━━ INFORMATION GIVEN

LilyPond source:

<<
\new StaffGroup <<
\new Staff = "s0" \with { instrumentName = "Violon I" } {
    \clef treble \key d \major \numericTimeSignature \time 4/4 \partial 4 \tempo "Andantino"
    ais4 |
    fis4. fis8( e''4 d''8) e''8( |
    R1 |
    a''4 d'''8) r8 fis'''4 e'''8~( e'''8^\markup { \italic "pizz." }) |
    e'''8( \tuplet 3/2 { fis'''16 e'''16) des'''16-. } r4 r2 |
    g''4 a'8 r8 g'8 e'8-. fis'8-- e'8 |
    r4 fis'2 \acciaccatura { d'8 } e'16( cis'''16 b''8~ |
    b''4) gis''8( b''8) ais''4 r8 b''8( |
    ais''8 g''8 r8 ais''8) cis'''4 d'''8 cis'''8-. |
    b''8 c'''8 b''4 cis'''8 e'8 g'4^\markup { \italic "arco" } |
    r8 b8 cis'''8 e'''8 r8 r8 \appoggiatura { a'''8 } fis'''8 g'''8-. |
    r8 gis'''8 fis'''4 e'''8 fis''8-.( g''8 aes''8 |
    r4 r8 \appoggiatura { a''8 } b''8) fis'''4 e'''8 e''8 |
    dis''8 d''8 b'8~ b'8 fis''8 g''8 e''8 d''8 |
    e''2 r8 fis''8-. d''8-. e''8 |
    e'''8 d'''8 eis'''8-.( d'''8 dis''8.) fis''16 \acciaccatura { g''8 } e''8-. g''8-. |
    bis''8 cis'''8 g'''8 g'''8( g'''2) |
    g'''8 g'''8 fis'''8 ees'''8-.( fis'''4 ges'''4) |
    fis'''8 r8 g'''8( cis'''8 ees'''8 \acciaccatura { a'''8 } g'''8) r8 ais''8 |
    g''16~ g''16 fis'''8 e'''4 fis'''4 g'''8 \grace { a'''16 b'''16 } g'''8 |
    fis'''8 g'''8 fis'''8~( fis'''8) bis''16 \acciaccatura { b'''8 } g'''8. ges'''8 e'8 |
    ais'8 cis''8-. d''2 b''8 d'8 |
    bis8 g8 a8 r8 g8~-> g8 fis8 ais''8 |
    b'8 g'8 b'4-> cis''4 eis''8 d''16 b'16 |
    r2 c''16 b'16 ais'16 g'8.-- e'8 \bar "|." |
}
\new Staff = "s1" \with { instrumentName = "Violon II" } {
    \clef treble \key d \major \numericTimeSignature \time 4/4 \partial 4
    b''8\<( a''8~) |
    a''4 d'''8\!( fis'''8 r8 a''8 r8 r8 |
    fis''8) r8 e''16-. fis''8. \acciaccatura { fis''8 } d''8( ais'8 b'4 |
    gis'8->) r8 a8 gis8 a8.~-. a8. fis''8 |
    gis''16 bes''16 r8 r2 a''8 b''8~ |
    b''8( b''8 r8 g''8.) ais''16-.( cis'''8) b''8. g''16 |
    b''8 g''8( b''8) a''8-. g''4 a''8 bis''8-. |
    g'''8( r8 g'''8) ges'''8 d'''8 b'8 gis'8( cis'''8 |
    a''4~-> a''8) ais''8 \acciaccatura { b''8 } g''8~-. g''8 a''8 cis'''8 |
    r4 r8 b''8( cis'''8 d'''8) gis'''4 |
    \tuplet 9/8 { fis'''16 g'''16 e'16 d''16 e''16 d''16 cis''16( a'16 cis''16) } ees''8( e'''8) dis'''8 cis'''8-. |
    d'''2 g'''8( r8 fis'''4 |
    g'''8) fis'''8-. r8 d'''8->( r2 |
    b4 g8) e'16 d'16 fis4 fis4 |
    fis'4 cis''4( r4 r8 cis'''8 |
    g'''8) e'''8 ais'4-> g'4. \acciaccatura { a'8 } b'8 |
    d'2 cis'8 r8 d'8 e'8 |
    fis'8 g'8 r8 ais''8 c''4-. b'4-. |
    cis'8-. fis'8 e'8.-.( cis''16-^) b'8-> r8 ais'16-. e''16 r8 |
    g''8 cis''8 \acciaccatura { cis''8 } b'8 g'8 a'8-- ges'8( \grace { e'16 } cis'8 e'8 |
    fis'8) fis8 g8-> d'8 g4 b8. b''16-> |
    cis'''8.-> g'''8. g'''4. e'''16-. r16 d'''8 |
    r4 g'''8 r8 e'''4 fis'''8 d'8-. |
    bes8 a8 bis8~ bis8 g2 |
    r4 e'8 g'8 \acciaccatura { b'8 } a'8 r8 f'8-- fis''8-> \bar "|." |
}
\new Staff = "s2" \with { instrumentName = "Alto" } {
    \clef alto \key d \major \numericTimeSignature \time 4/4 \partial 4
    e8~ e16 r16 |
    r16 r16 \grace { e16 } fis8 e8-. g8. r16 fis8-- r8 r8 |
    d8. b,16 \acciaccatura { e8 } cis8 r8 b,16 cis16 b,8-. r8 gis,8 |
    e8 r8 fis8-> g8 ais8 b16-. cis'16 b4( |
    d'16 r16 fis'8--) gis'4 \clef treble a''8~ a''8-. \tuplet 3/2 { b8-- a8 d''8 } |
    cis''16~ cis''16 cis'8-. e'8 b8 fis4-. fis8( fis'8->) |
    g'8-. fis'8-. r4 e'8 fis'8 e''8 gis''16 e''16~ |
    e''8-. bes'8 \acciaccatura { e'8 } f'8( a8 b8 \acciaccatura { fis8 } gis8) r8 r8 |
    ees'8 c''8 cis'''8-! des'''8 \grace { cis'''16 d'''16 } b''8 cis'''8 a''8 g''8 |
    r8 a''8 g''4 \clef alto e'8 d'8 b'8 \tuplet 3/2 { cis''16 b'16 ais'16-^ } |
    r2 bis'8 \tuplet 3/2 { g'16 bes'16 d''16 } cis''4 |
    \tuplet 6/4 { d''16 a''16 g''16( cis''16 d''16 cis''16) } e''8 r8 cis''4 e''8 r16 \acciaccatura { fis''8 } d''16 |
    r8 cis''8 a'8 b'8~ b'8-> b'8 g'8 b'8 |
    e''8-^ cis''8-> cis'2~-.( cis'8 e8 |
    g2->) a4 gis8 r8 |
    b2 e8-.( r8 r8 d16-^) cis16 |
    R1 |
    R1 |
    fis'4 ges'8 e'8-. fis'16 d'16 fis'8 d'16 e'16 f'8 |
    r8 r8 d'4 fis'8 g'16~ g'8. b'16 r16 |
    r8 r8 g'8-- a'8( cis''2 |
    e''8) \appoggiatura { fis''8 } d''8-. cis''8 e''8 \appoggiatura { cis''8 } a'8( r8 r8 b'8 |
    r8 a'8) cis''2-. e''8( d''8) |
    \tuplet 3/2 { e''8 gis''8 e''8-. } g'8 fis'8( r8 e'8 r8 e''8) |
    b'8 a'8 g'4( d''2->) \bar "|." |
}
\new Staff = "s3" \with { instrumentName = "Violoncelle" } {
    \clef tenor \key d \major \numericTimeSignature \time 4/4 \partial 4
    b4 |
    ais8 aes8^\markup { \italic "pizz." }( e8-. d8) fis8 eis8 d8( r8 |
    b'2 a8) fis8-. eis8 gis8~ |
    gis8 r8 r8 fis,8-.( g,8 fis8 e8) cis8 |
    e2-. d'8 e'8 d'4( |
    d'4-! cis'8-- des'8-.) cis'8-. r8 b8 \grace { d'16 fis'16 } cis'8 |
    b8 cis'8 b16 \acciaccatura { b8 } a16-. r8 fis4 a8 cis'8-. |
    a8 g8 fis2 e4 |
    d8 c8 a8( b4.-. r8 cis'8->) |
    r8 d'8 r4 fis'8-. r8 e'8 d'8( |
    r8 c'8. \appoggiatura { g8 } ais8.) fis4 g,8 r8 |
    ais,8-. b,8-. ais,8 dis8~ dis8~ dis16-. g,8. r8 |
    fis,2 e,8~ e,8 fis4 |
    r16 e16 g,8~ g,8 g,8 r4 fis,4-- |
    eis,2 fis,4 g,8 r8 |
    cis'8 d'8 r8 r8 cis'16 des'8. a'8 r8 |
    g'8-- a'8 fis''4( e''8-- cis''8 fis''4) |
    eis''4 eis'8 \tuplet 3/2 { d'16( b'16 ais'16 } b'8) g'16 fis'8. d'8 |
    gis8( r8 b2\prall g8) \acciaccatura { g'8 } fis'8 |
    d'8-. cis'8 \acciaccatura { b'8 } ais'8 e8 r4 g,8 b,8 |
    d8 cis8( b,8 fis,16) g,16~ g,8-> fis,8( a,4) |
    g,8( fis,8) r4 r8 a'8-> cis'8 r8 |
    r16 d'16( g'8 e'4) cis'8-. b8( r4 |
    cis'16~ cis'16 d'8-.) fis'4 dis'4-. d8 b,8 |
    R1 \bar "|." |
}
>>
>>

━━━━

> _GIVEN PROBLEM_: Find every line in the listing above that contains the string "partial", even as part of a longer word, and copy each one. Case counts.

> _FINAL ANSWER_:
    \clef treble \key d \major \numericTimeSignature \time 4/4 \partial 4 \tempo "Andantino"
    \clef treble \key d \major \numericTimeSignature \time 4/4 \partial 4
    \clef alto \key d \major \numericTimeSignature \time 4/4 \partial 4
    \clef tenor \key d \major \numericTimeSignature \time 4/4 \partial 4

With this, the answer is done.